→ Records:
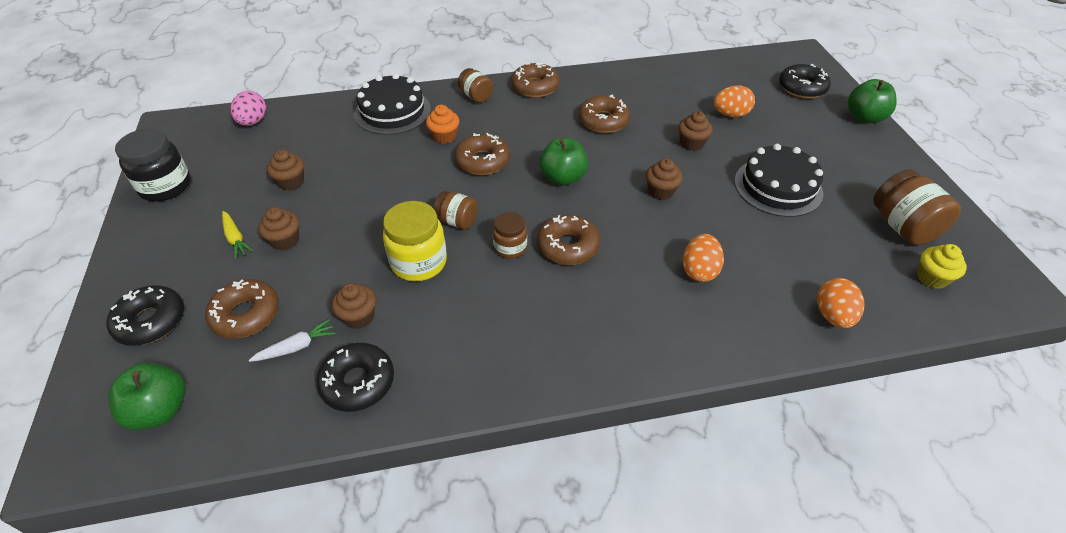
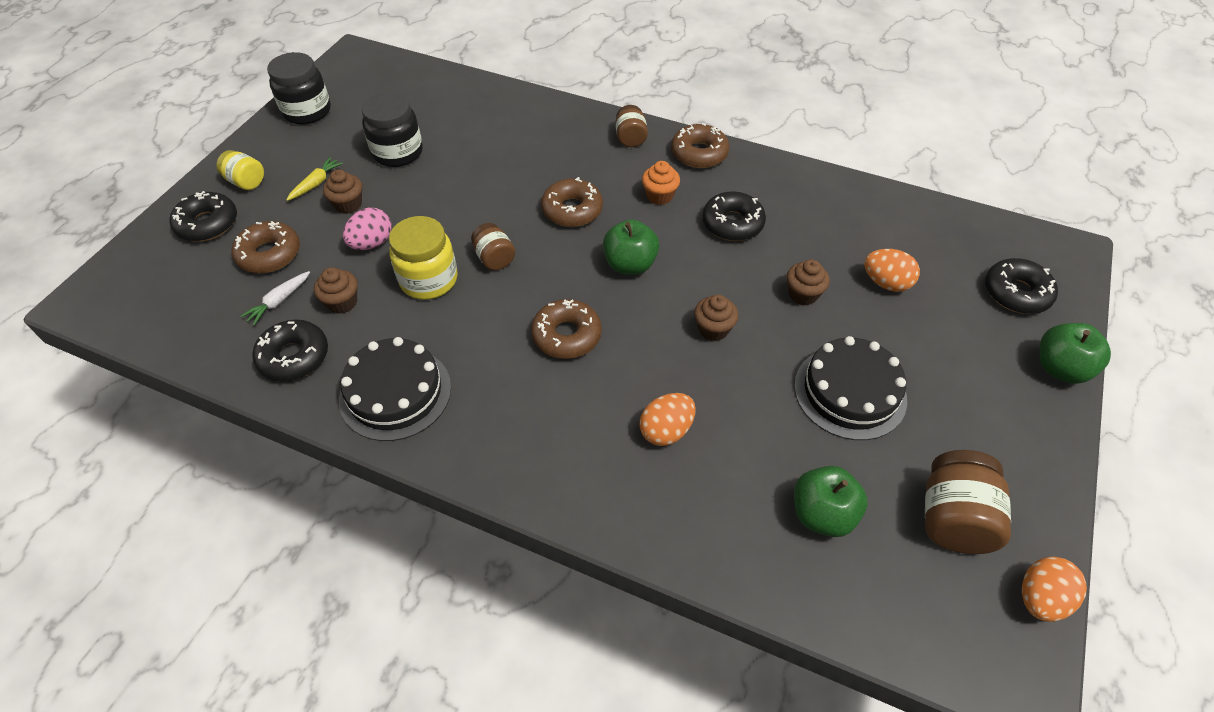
camera: 35 degrees right, 5 degrees up
green apple [108,363,186,430] -> green apple moved to [794,466,868,537]
yellow carrot [222,211,254,259] -> yellow carrot turned 150 degrees counterclockwise [286,157,343,201]
pink egg [231,91,266,126] -> pink egg moved to [343,208,392,250]
white carrot [248,319,336,362] -> white carrot turned 120 degrees clockwise [241,271,310,326]
brown cupcake [267,149,304,191] -> black jar [361,92,423,167]
black cake [354,74,431,135] -> black cake moved to [339,337,451,441]
orange cupcake [426,105,459,144] -> orange cupcake moved to [642,161,680,205]
brown jar [493,212,527,259] -> none
brown donut [579,95,630,133] -> black donut [702,191,766,241]
orange egg [817,278,864,328] -> orange egg moved to [1022,557,1087,622]
yellow cupcake [917,244,967,289] -> none
none -> yellow jar [216,150,264,190]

→ What you are asked to do: Every record must be copied exactly, with images dropped from the result.

→ Solved exercise:
camera: 35 degrees right, 5 degrees up
green apple [108,363,186,430] -> green apple moved to [794,466,868,537]
yellow carrot [222,211,254,259] -> yellow carrot turned 150 degrees counterclockwise [286,157,343,201]
pink egg [231,91,266,126] -> pink egg moved to [343,208,392,250]
white carrot [248,319,336,362] -> white carrot turned 120 degrees clockwise [241,271,310,326]
brown cupcake [267,149,304,191] -> black jar [361,92,423,167]
black cake [354,74,431,135] -> black cake moved to [339,337,451,441]
orange cupcake [426,105,459,144] -> orange cupcake moved to [642,161,680,205]
brown jar [493,212,527,259] -> none
brown donut [579,95,630,133] -> black donut [702,191,766,241]
orange egg [817,278,864,328] -> orange egg moved to [1022,557,1087,622]
yellow cupcake [917,244,967,289] -> none
none -> yellow jar [216,150,264,190]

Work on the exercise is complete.